### [Your assignment]
Nothing but the lines from the one containing "D1: LED yellow" through the last line of the records below should be written out, each exactly as it stands.

[Stored entries]
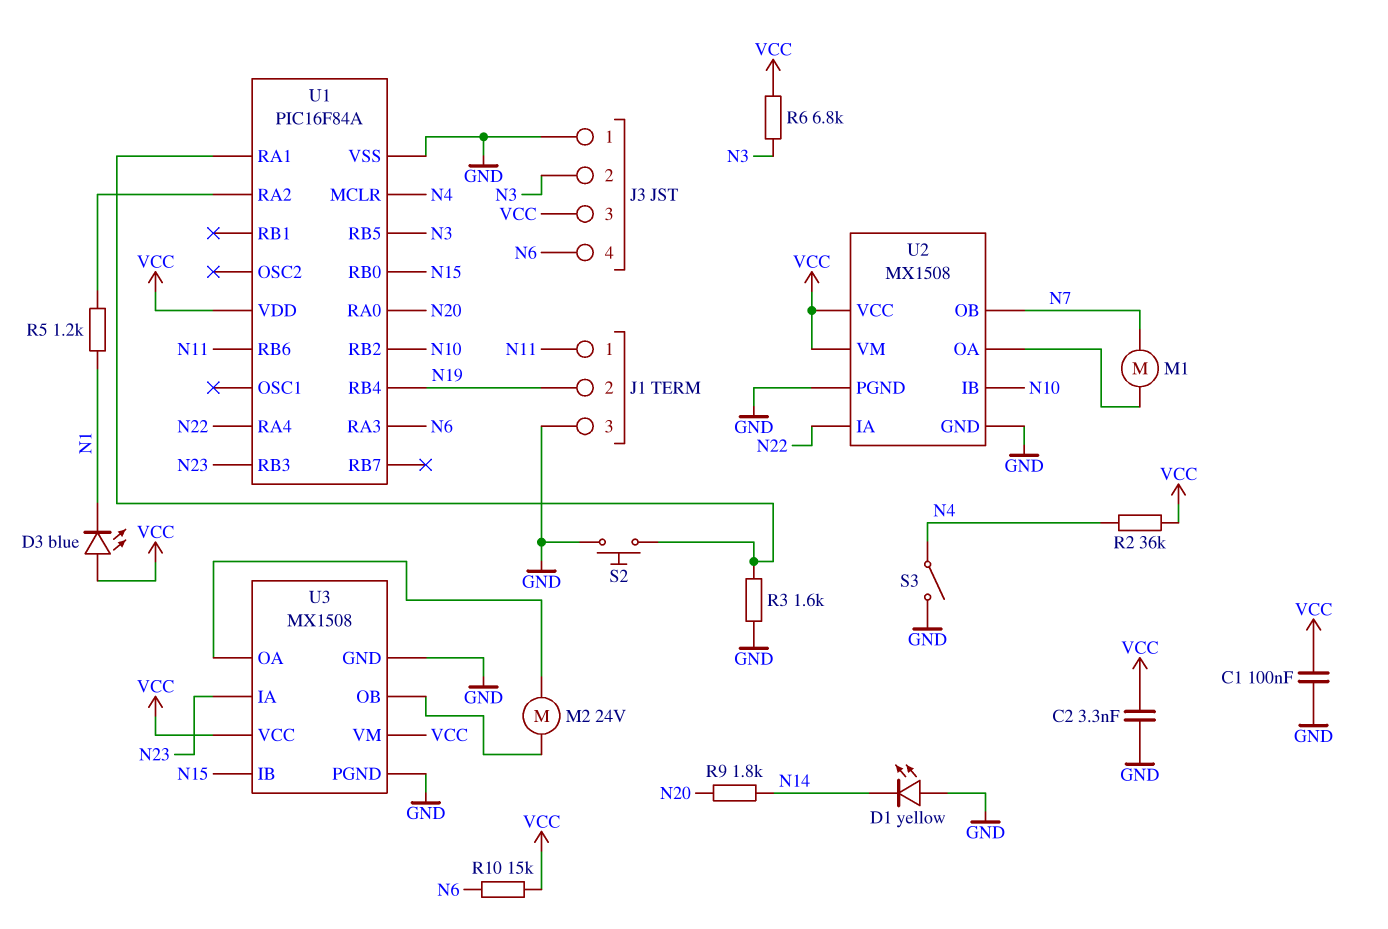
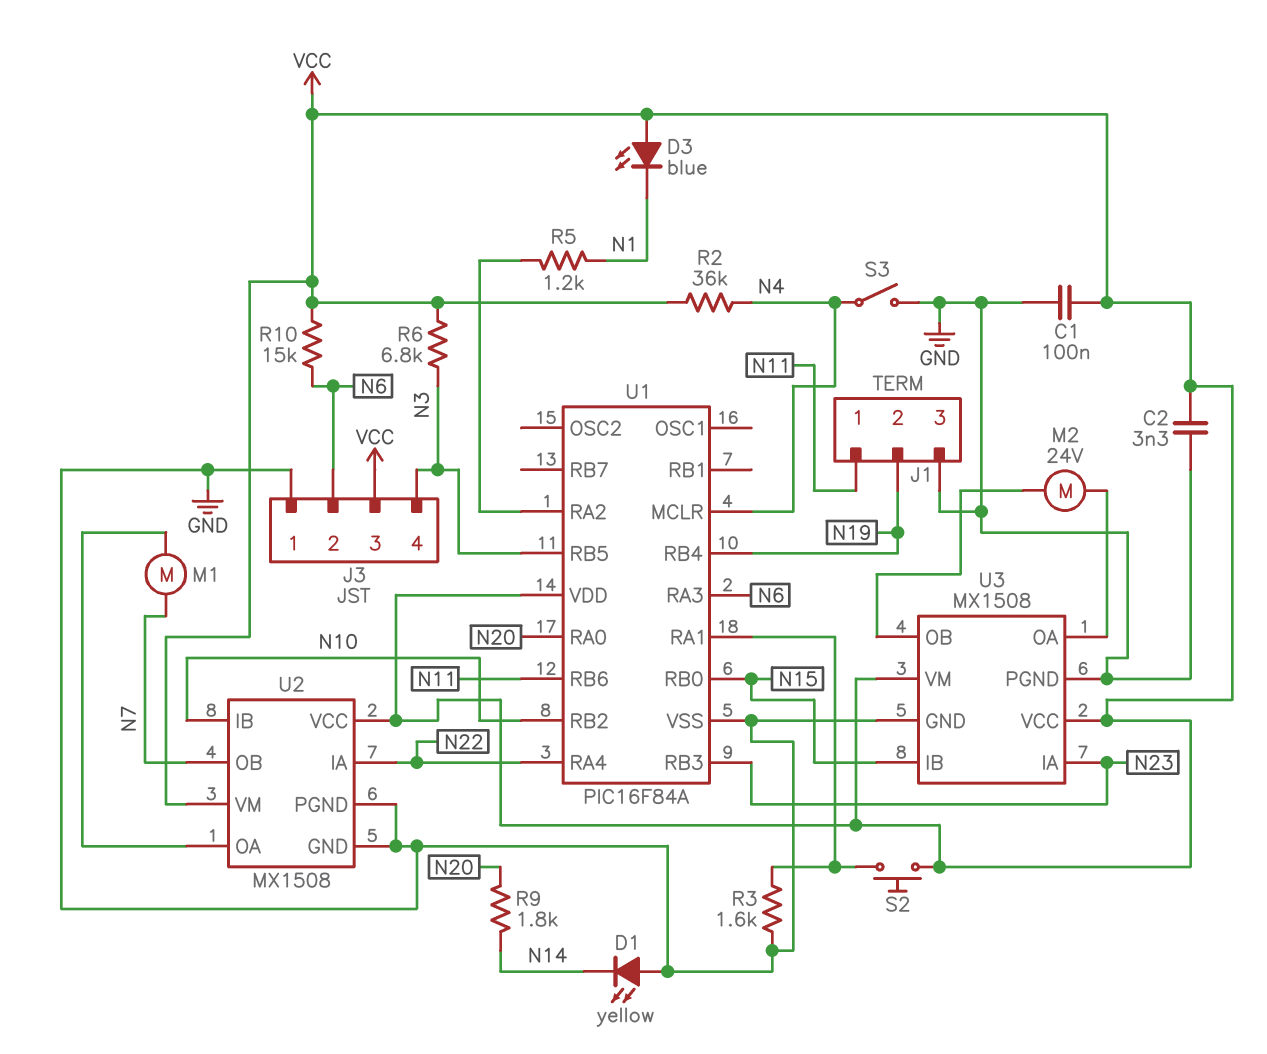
J3 pin 2: N3 -> N6
J3 pin 4: N6 -> N3
S2: button (GND, U1/RA1) -> button (U1/RA1, VCC)

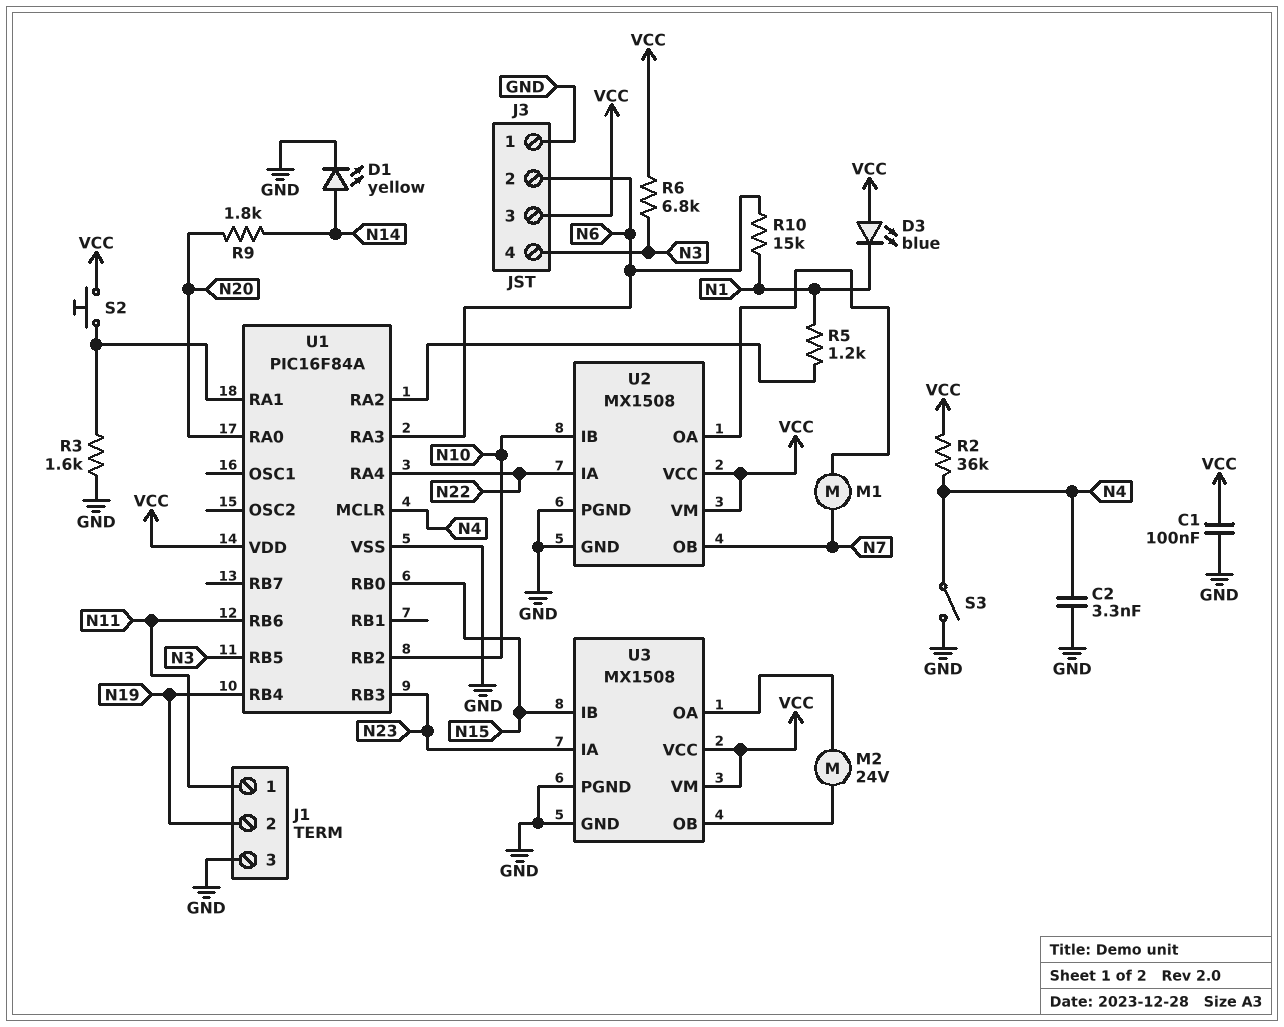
C2: 3.3nF (GND, VCC) -> 3.3nF (GND, N4)
D1: LED yellow (A GND, K N14) -> LED yellow (A N14, K GND)
R10: 15k (N6, VCC) -> 15k (N1, N6)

### [Response to the exercise]
D1: LED yellow (A GND, K N14) -> LED yellow (A N14, K GND)
R10: 15k (N6, VCC) -> 15k (N1, N6)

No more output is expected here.